— PROBLEM —
One part of the entries below is wanted: the lines from the one containing "C6: 470nF (GND, SIG6) -> none" through the one containing "D2: LED (A SIG8, K". Write those out exactly and nothing else.
━━━ SOURCE MATERIAL ━━━
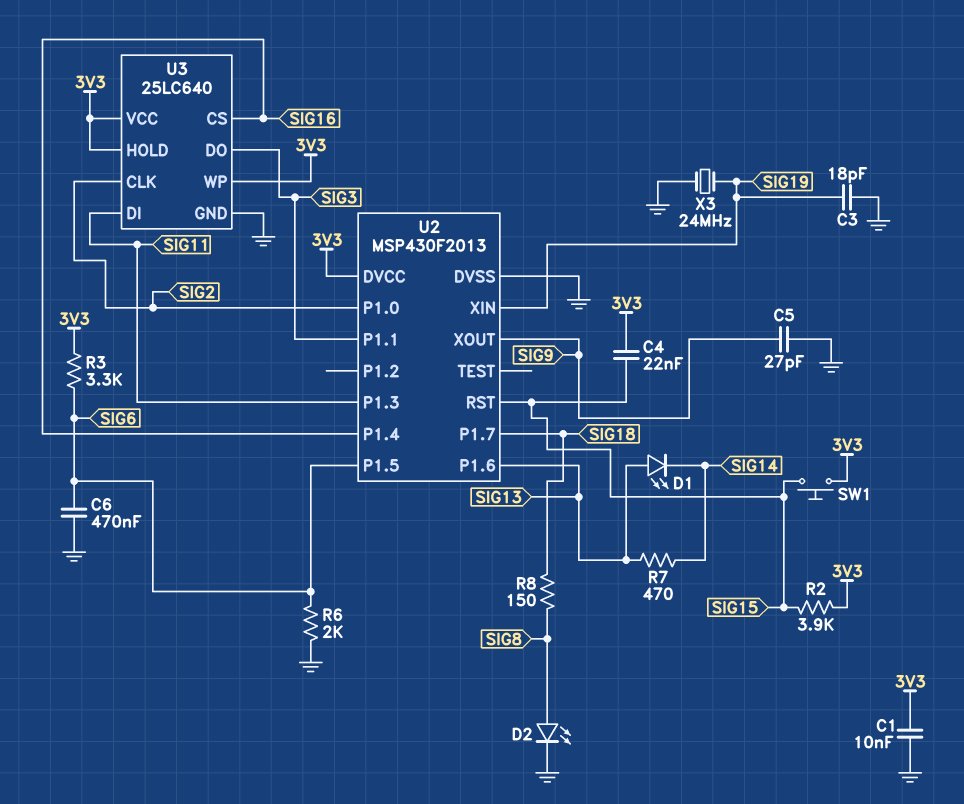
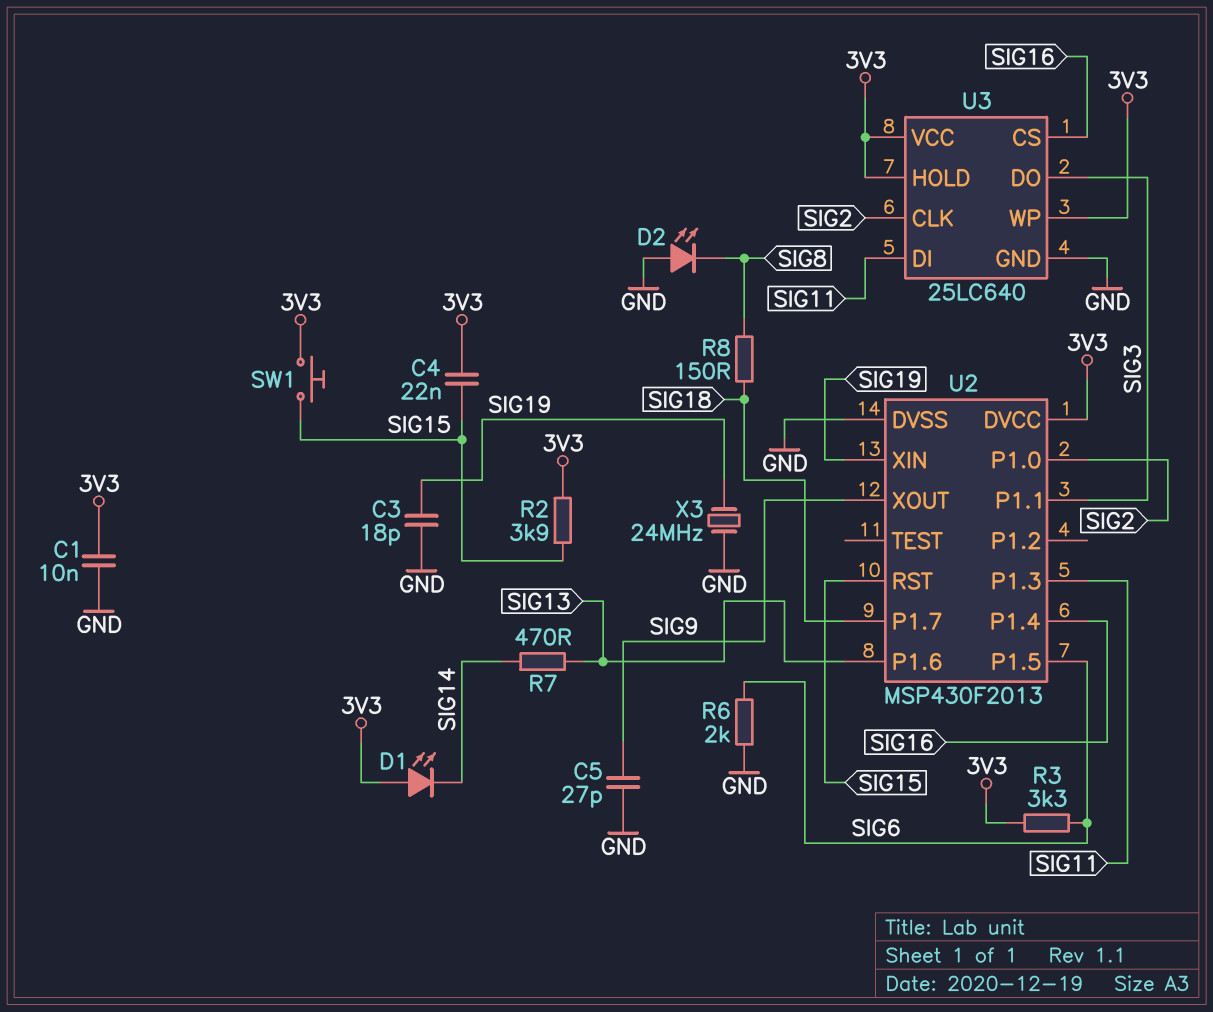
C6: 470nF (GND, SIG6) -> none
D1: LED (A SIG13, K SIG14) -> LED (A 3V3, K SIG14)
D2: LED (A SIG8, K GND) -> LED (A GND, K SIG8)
━━━
━━━ SOURCE MATERIAL ━━━
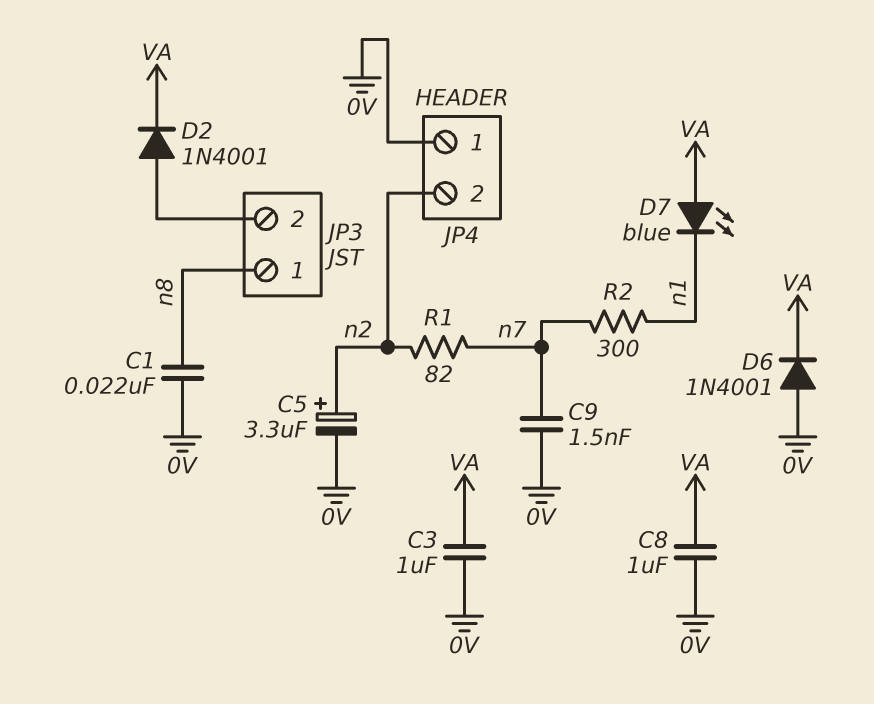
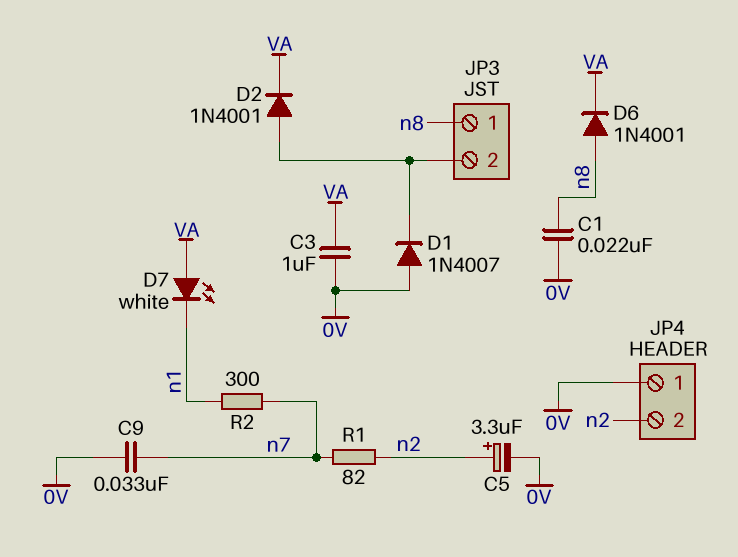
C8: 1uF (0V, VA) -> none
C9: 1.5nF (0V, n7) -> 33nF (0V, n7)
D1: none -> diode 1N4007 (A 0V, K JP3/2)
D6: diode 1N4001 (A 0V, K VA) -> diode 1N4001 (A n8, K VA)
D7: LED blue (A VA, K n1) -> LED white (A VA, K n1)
━━━
━━━ SOURCE MATERIAL ━━━
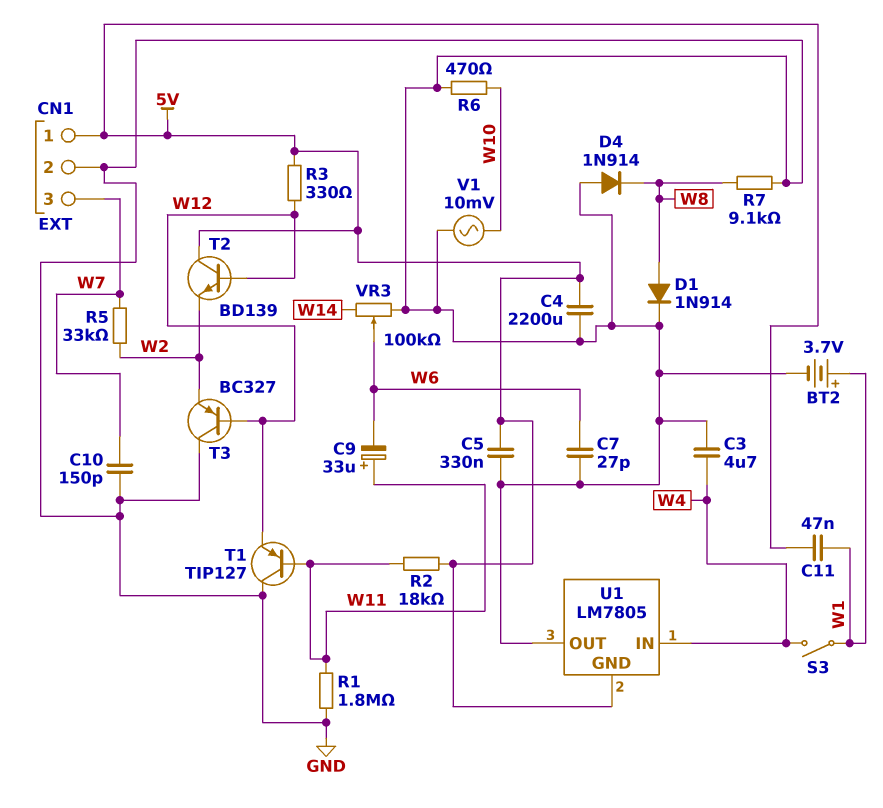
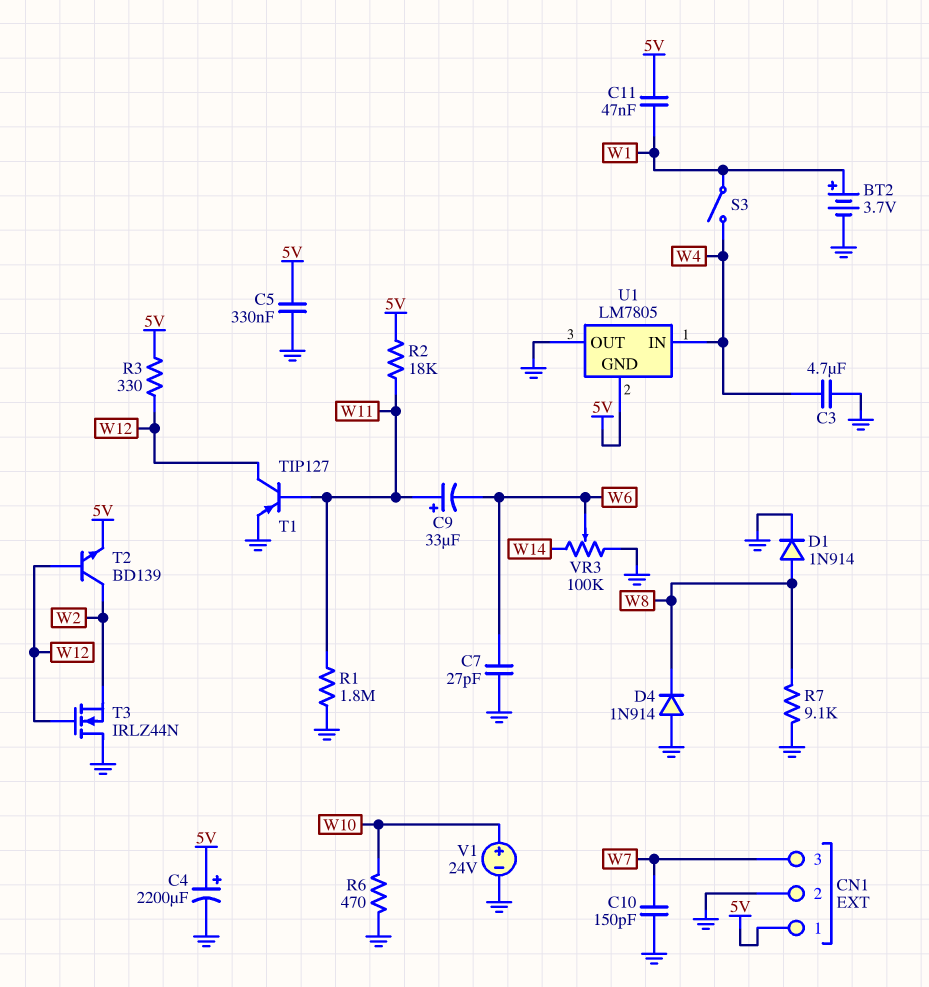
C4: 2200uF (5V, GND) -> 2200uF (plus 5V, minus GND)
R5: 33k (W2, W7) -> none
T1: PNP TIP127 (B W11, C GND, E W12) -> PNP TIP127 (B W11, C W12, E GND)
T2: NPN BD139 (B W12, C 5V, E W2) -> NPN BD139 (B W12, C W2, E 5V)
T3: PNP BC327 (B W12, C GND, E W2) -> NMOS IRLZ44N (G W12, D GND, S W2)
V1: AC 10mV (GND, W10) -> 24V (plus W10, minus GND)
━━━
— SOLVED PROBLEM —
C6: 470nF (GND, SIG6) -> none
D1: LED (A SIG13, K SIG14) -> LED (A 3V3, K SIG14)
D2: LED (A SIG8, K GND) -> LED (A GND, K SIG8)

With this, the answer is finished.